* Begin Data excerpts *

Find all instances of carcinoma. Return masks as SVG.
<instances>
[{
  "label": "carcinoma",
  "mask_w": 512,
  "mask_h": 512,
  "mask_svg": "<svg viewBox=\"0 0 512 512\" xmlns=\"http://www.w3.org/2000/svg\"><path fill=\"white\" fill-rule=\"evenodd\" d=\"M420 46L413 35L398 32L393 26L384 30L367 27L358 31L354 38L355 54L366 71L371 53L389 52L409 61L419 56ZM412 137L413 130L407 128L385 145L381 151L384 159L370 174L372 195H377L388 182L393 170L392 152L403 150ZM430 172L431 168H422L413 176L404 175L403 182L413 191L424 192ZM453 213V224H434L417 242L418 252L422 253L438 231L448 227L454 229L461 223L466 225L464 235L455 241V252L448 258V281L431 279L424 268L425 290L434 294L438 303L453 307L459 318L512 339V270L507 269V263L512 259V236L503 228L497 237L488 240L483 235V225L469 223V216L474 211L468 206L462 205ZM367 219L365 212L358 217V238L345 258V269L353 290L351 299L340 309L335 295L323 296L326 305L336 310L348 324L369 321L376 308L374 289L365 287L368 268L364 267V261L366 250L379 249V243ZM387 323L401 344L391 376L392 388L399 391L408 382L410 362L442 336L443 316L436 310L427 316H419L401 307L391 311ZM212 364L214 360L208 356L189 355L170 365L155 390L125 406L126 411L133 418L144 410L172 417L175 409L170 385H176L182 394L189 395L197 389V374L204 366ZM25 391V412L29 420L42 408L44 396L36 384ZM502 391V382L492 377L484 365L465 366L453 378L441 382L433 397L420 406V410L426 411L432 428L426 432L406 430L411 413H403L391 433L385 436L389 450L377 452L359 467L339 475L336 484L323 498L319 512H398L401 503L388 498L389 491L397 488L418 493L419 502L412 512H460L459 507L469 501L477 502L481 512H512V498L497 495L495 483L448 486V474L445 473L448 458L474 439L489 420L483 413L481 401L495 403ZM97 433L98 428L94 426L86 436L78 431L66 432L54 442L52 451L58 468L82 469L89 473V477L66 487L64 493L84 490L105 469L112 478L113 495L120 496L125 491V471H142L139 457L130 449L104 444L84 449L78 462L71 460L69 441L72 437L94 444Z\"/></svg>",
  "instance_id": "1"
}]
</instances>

* End Data excerpts *

Written problem.
Across the material above, count every line holding "carcinoma" and write down only the number.

The reply.
2